**Task directions:** With the images removed, write out every line below exactly.

** Available data follows **

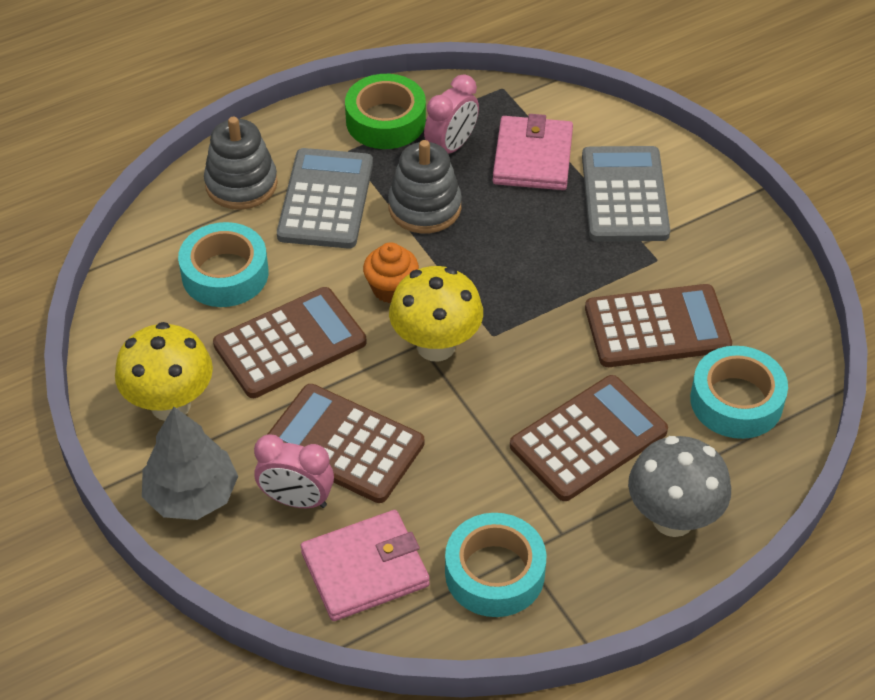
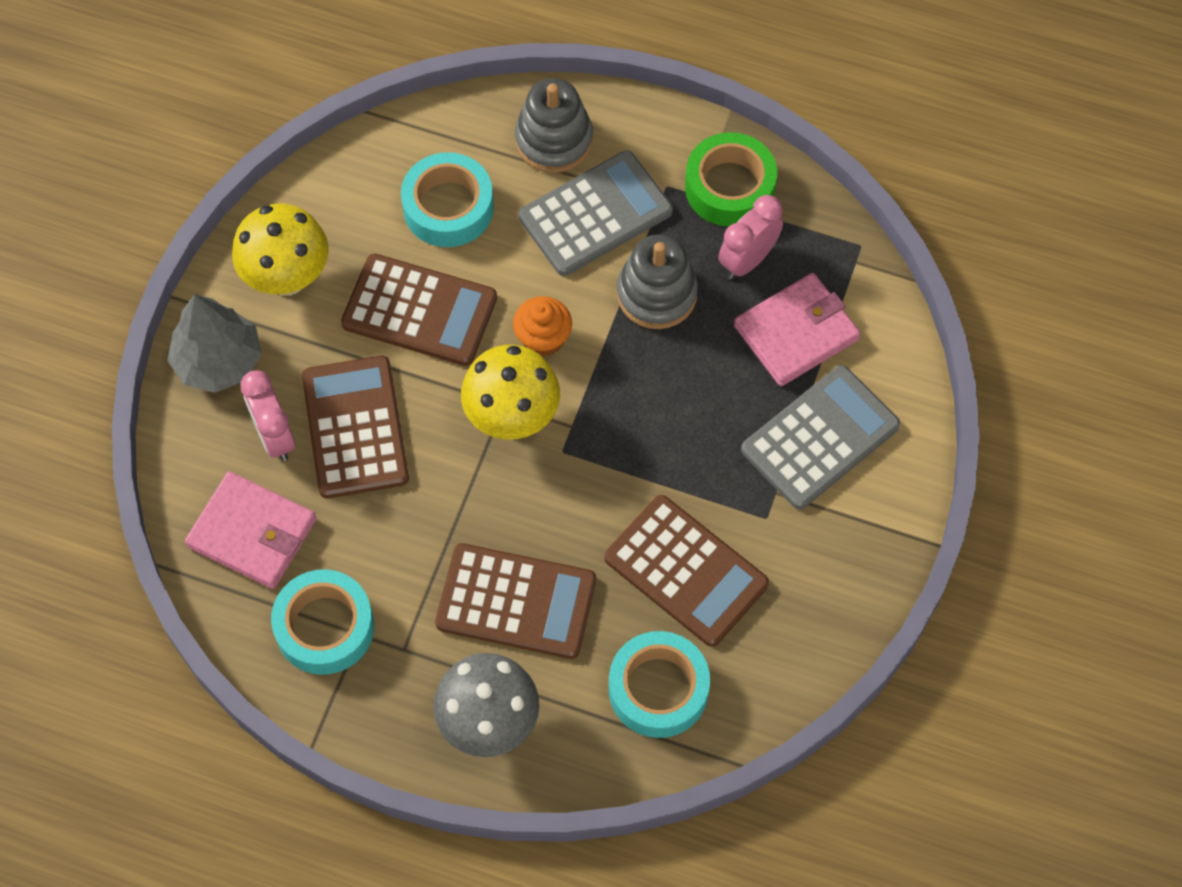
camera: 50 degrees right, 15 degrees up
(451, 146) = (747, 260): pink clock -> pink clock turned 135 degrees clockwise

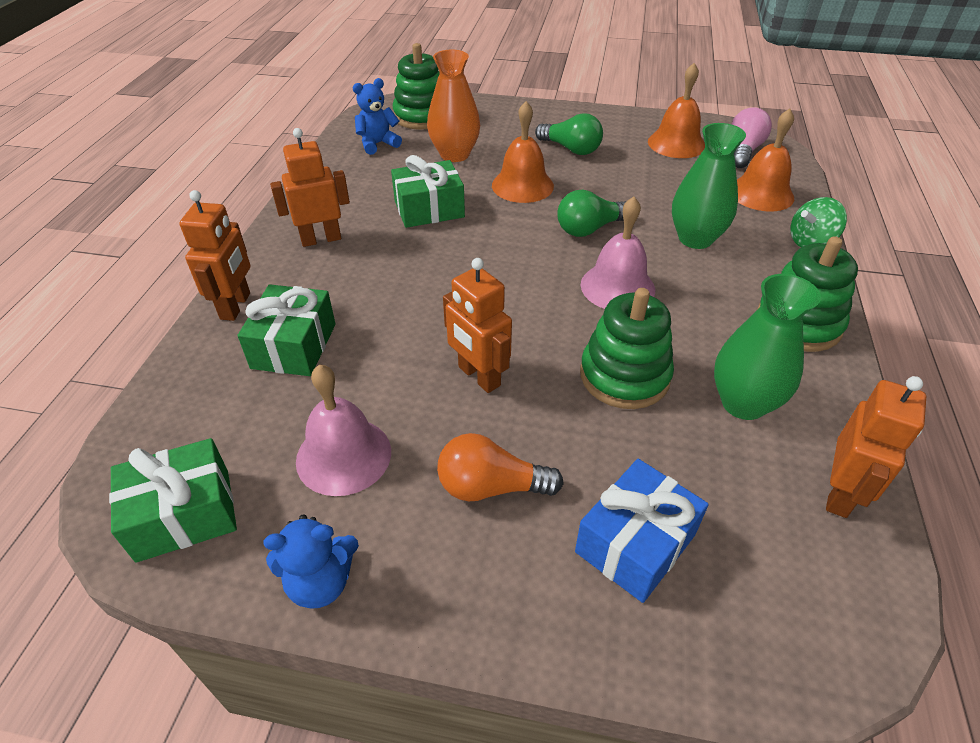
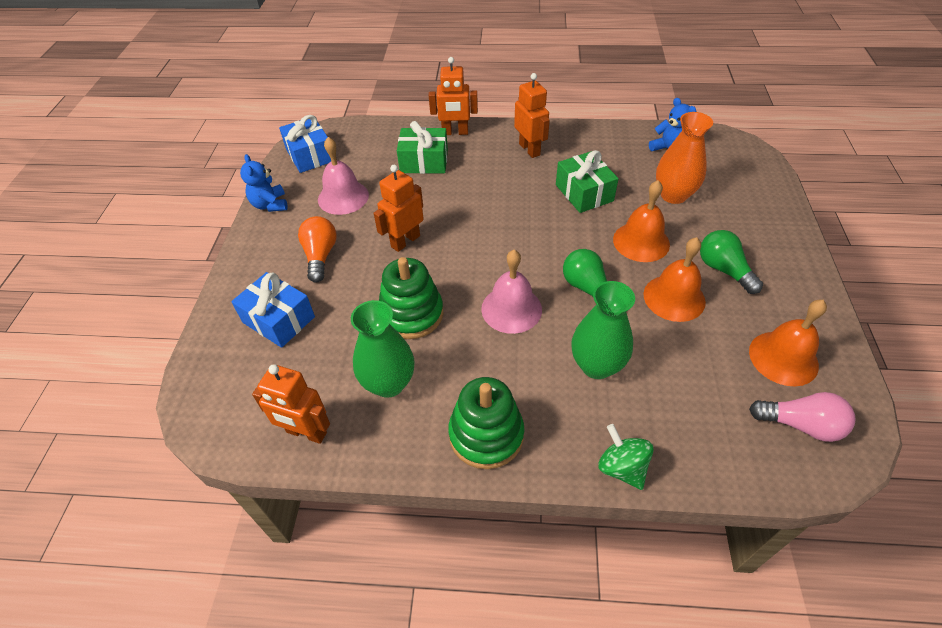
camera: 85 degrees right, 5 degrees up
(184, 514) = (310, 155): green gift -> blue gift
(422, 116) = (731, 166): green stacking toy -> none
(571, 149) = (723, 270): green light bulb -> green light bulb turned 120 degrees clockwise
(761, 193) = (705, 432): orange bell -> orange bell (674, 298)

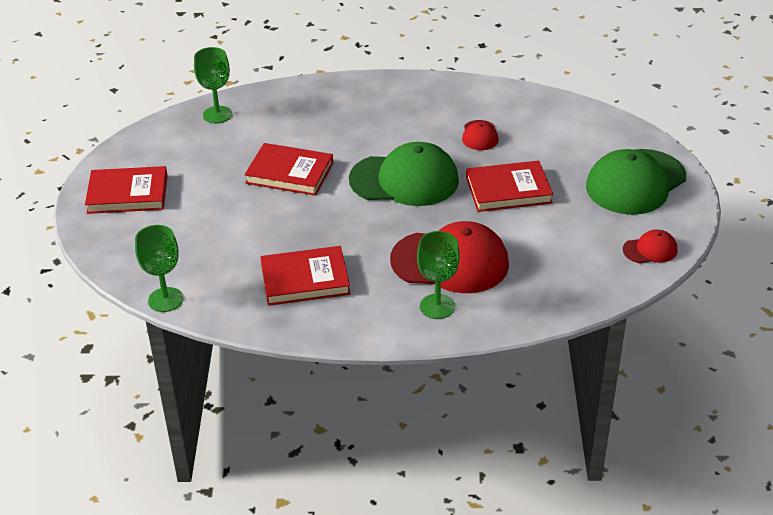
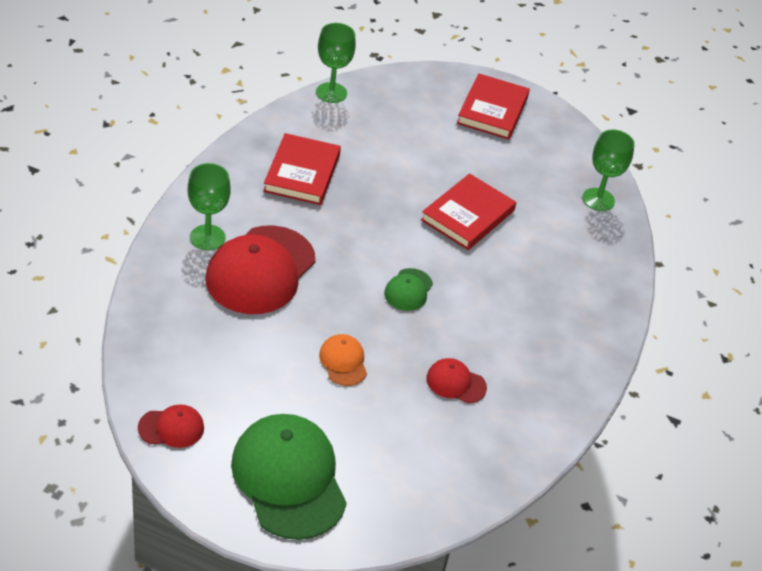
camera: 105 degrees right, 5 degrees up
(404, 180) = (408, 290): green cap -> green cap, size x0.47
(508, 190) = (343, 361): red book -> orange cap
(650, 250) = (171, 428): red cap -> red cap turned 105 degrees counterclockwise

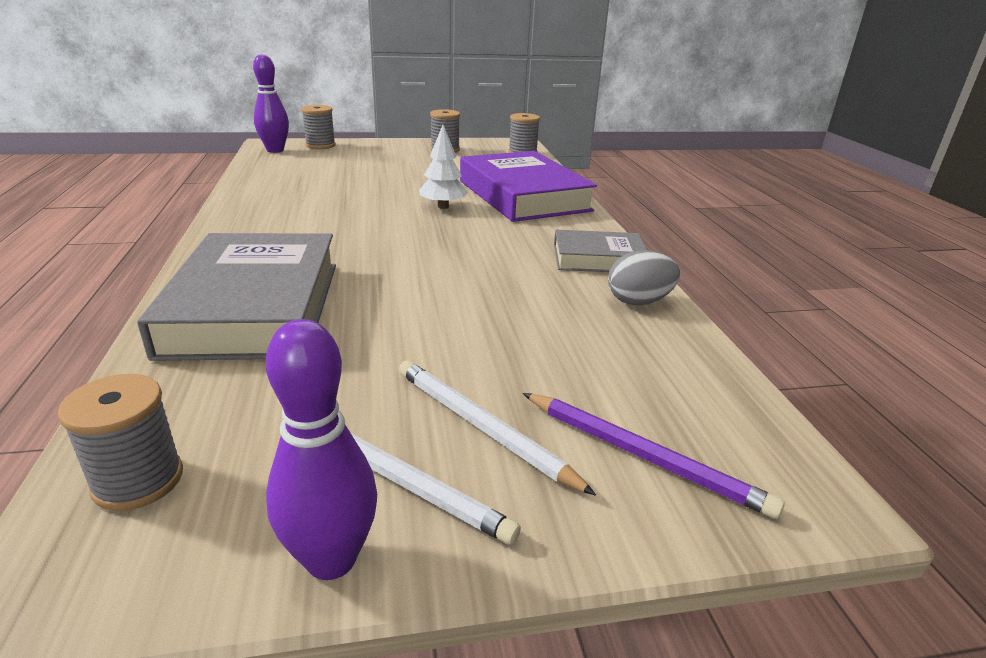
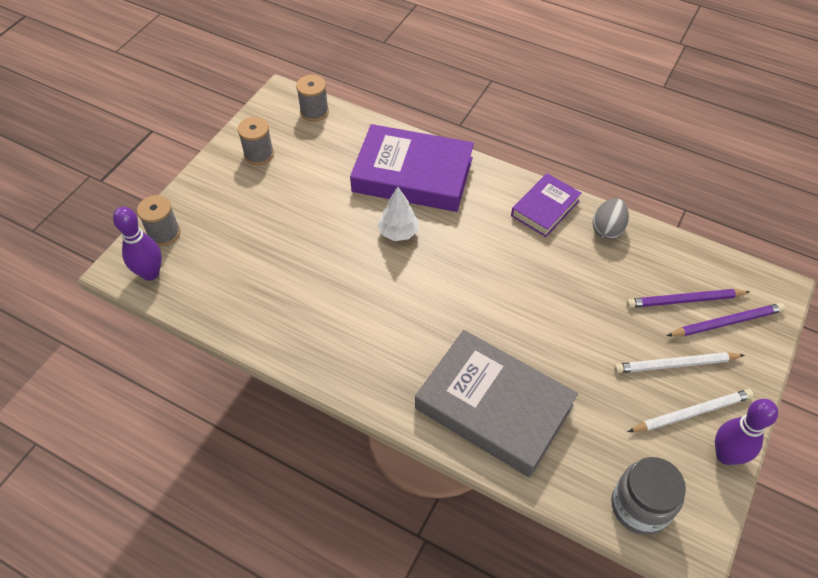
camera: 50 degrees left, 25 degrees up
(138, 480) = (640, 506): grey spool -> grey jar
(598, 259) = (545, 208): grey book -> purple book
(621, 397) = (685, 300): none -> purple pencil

** End of Available data **

**Final answer:**
camera: 50 degrees right, 15 degrees up
(451, 146) = (747, 260): pink clock -> pink clock turned 135 degrees clockwise

camera: 85 degrees right, 5 degrees up
(184, 514) = (310, 155): green gift -> blue gift
(422, 116) = (731, 166): green stacking toy -> none
(571, 149) = (723, 270): green light bulb -> green light bulb turned 120 degrees clockwise
(761, 193) = (705, 432): orange bell -> orange bell (674, 298)

camera: 105 degrees right, 5 degrees up
(404, 180) = (408, 290): green cap -> green cap, size x0.47
(508, 190) = (343, 361): red book -> orange cap
(650, 250) = (171, 428): red cap -> red cap turned 105 degrees counterclockwise

camera: 50 degrees left, 25 degrees up
(138, 480) = (640, 506): grey spool -> grey jar
(598, 259) = (545, 208): grey book -> purple book
(621, 397) = (685, 300): none -> purple pencil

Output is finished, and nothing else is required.